▶ Instructions to follow:
Every record needs to come back as written, except for the pictures.

▶ Revision comparison data:

Start of Block

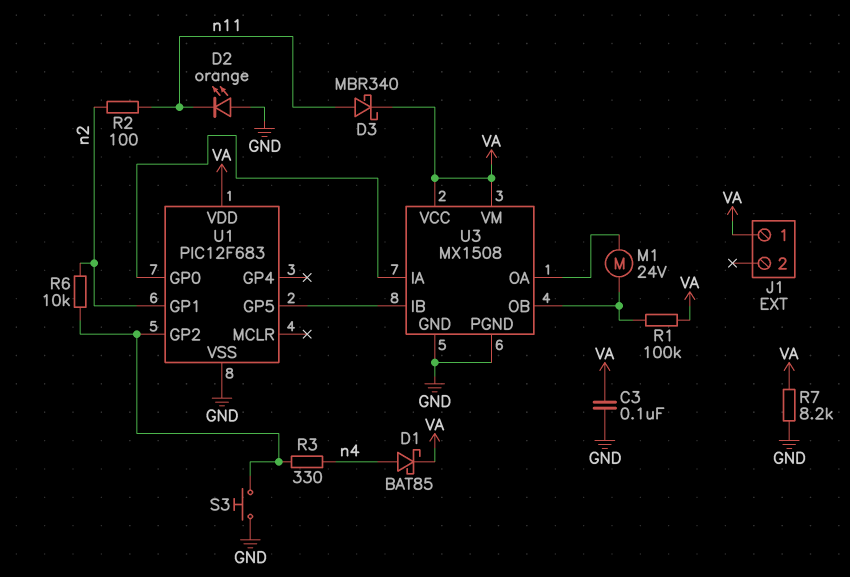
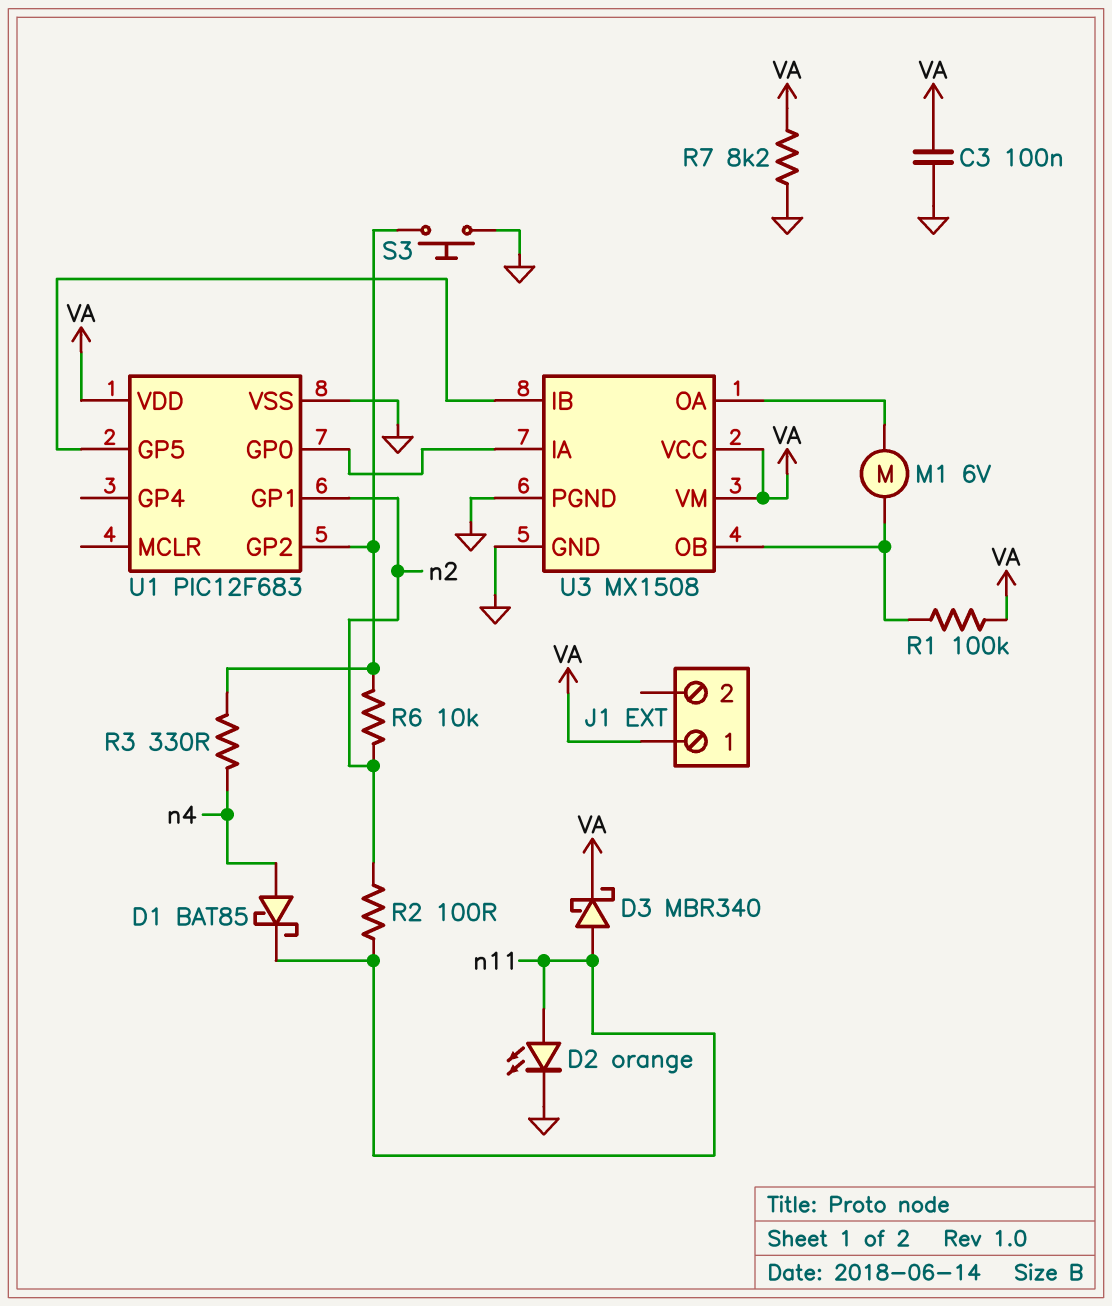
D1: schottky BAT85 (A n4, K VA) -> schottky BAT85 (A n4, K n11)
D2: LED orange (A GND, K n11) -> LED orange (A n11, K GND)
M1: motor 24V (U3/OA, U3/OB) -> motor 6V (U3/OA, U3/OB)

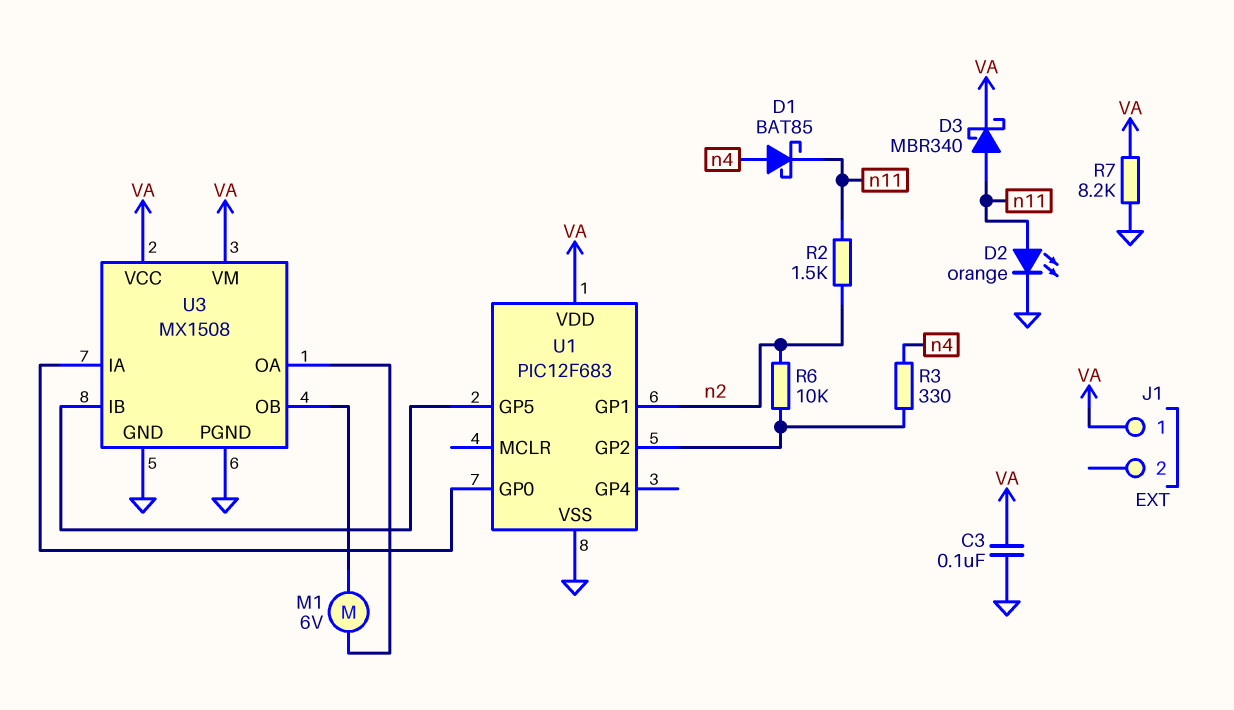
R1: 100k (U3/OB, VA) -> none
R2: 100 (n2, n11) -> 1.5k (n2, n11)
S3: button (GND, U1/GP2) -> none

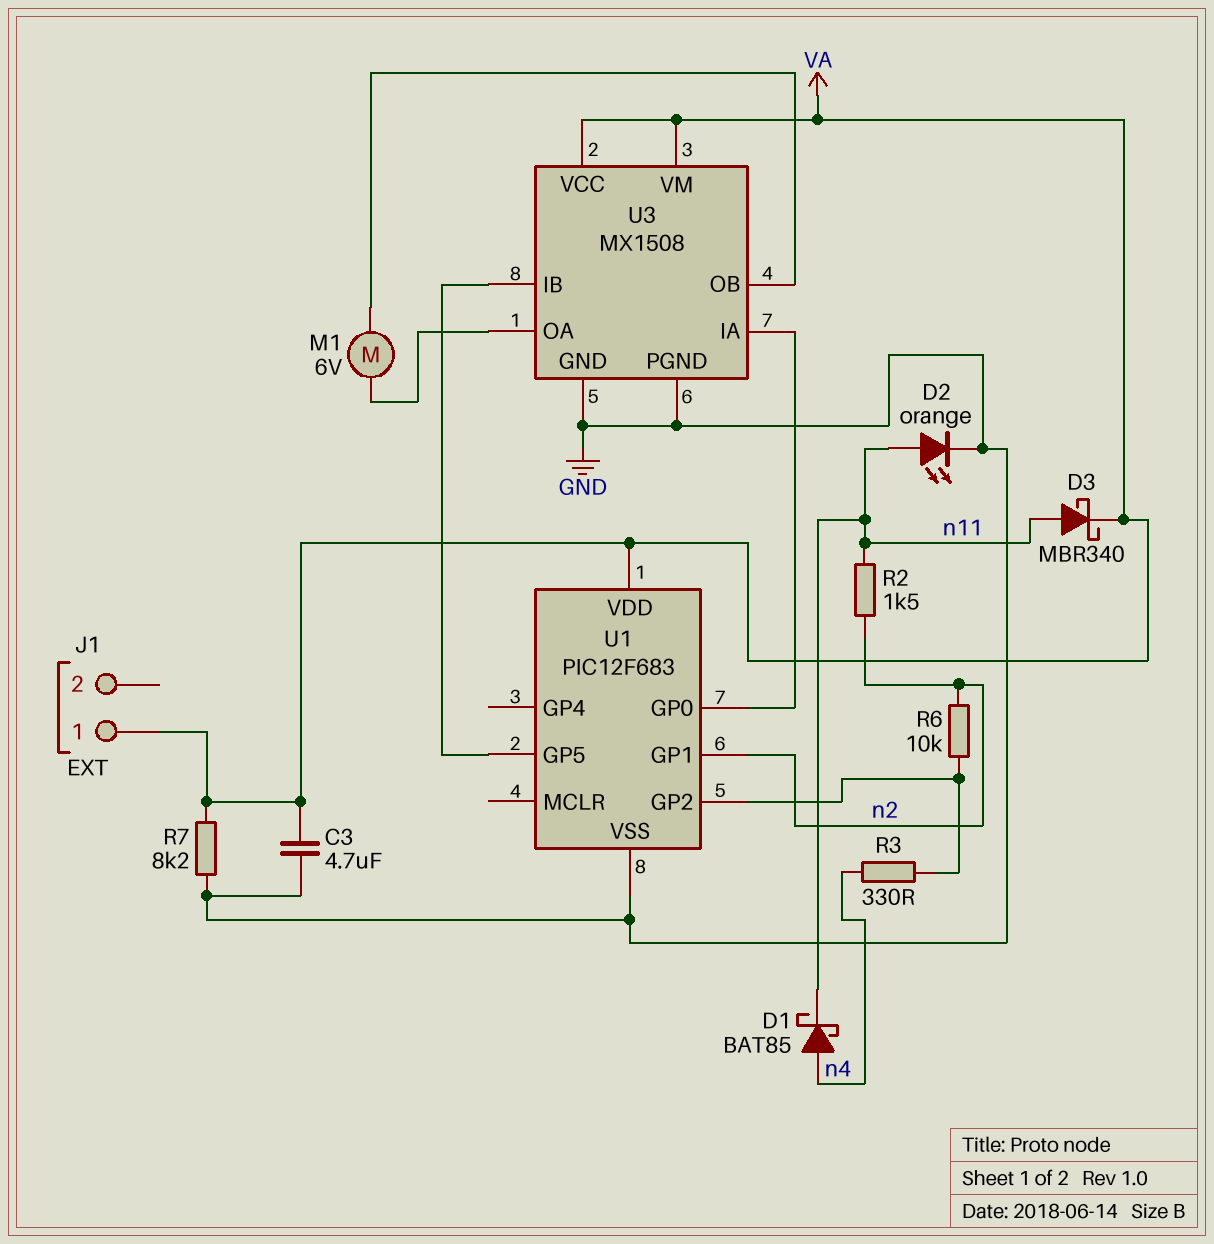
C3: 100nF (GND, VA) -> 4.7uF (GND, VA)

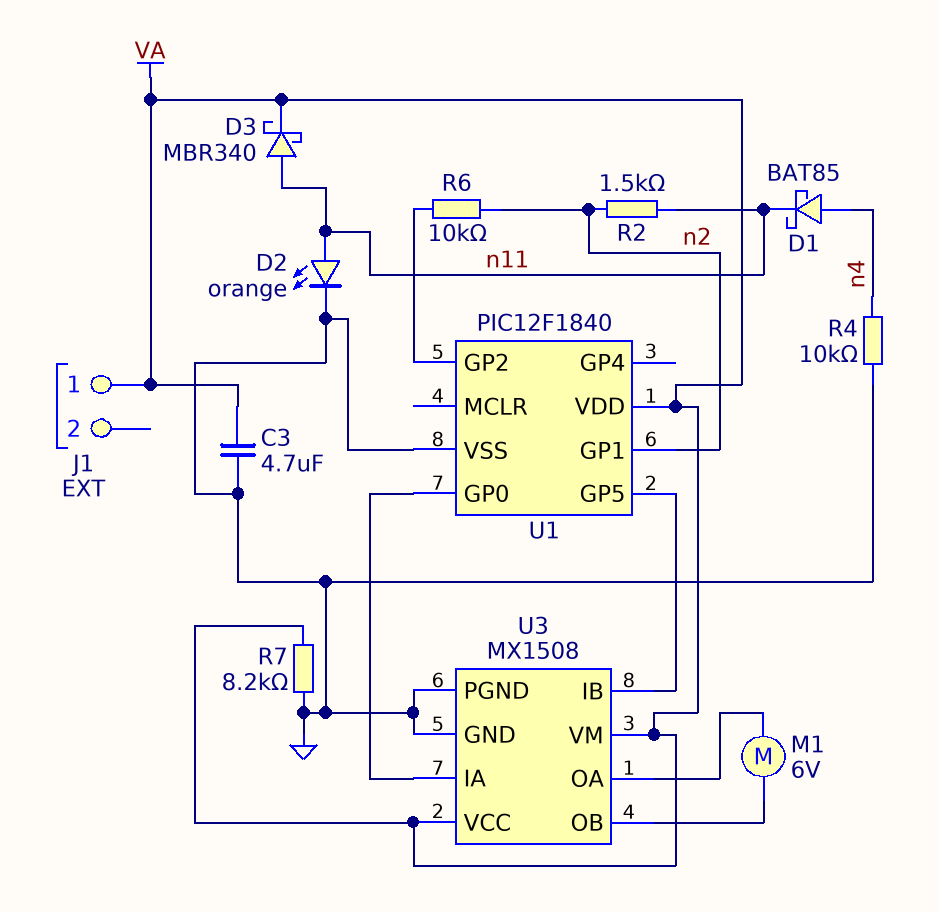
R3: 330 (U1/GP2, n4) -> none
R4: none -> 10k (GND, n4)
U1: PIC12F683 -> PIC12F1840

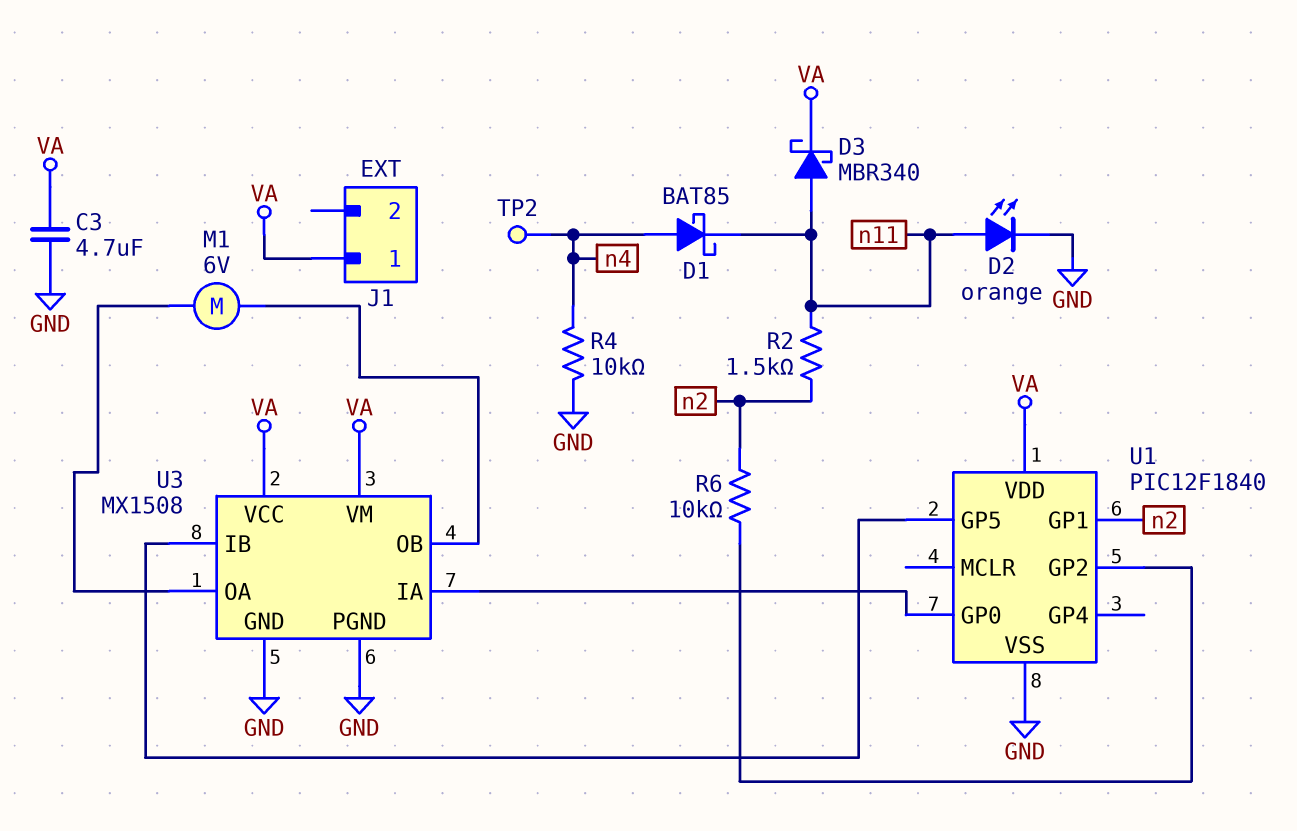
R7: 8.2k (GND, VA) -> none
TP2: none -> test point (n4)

End of Block

▶ Reply to the exercise:
D1: schottky BAT85 (A n4, K VA) -> schottky BAT85 (A n4, K n11)
D2: LED orange (A GND, K n11) -> LED orange (A n11, K GND)
M1: motor 24V (U3/OA, U3/OB) -> motor 6V (U3/OA, U3/OB)

R1: 100k (U3/OB, VA) -> none
R2: 100 (n2, n11) -> 1.5k (n2, n11)
S3: button (GND, U1/GP2) -> none

C3: 100nF (GND, VA) -> 4.7uF (GND, VA)

R3: 330 (U1/GP2, n4) -> none
R4: none -> 10k (GND, n4)
U1: PIC12F683 -> PIC12F1840

R7: 8.2k (GND, VA) -> none
TP2: none -> test point (n4)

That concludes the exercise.